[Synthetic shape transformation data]
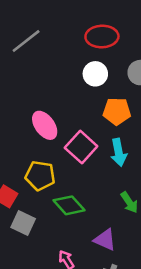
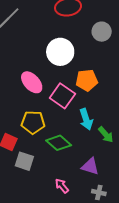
white circle: (95, 74) -> (60, 52), moved, size x1.4
orange pentagon: (117, 111) -> (87, 80), moved
cyan arrow: (119, 152) -> (86, 119), moved

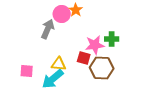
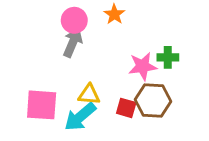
pink circle: (62, 14) -> (74, 20), moved
red square: (84, 58) -> (126, 108), moved
pink square: (27, 71) -> (42, 105), size x1.6

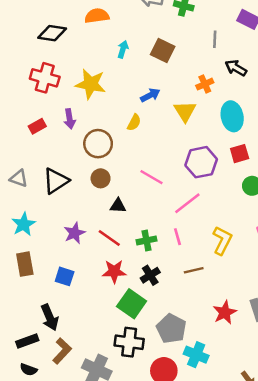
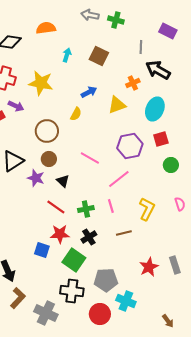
black arrow: (236, 68) -> (158, 70), size x1.4
yellow triangle: (185, 111) -> (117, 105), turned 42
cyan ellipse: (232, 116) -> (155, 109), turned 35
purple arrow: (70, 119) -> (16, 106), moved, turned -56
black triangle: (118, 206) -> (63, 181), turned 40
purple star: (74, 233) -> (36, 178), moved, turned -30
blue square: (65, 276) -> (42, 250), moved
gray pentagon: (171, 329) -> (106, 280), turned -30

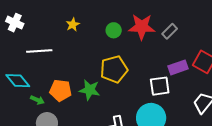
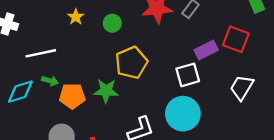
green circle: (114, 30) -> (112, 23), moved
cyan diamond: (18, 81) -> (20, 92), turned -60
green arrow: (37, 100) -> (50, 81), moved

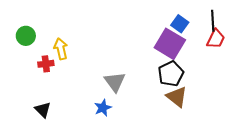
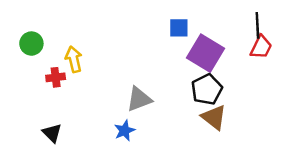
blue square: (180, 24) -> (179, 28), moved, turned -36
gray triangle: (115, 82) -> (139, 99), turned 45

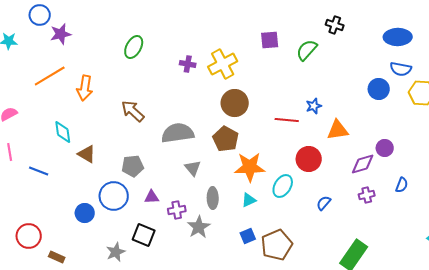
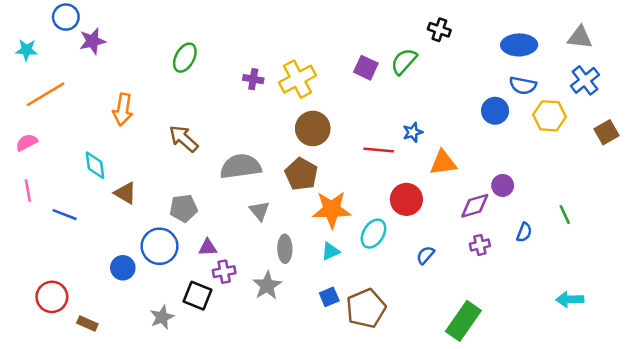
purple square: (270, 40) -> (366, 68), moved, turned 30
orange line: (50, 76) -> (46, 94), moved
purple cross: (177, 210) -> (224, 272), moved

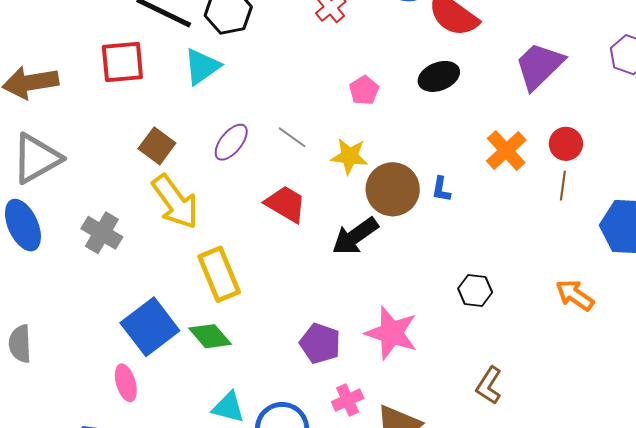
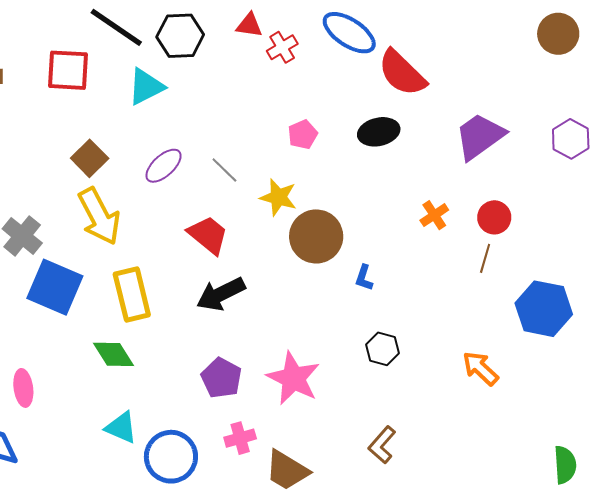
orange cross: (506, 151) -> (434, 215), size x0.7
blue L-shape: (441, 189) -> (364, 278), moved
black arrow: (355, 236) -> (221, 294), moved
blue square: (150, 327) -> (55, 287), moved, turned -38

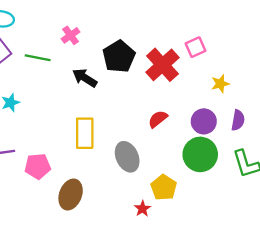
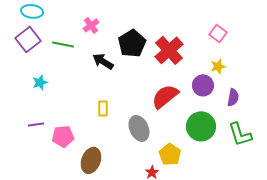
pink square: (196, 47) -> (218, 33), moved, turned -30
red semicircle: (158, 119) -> (165, 96), size x1.6
purple circle: (204, 121) -> (203, 85), moved
yellow rectangle: (85, 133) -> (103, 108), size x0.6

## Aim of the task:
Take the line containing "cyan diamond: (18, 81)" and every line after it up to the end of the entries, and quote them exactly. Both ends count; the pictures do not.

## Response for this exercise:
cyan diamond: (18, 81) -> (20, 92), turned -60
green arrow: (37, 100) -> (50, 81), moved

blue square: (180, 24) -> (179, 28), moved, turned -36
gray triangle: (115, 82) -> (139, 99), turned 45

purple square: (270, 40) -> (366, 68), moved, turned 30
orange line: (50, 76) -> (46, 94), moved
purple cross: (177, 210) -> (224, 272), moved

orange cross: (506, 151) -> (434, 215), size x0.7
blue L-shape: (441, 189) -> (364, 278), moved
black arrow: (355, 236) -> (221, 294), moved
blue square: (150, 327) -> (55, 287), moved, turned -38

pink square: (196, 47) -> (218, 33), moved, turned -30
red semicircle: (158, 119) -> (165, 96), size x1.6
purple circle: (204, 121) -> (203, 85), moved
yellow rectangle: (85, 133) -> (103, 108), size x0.6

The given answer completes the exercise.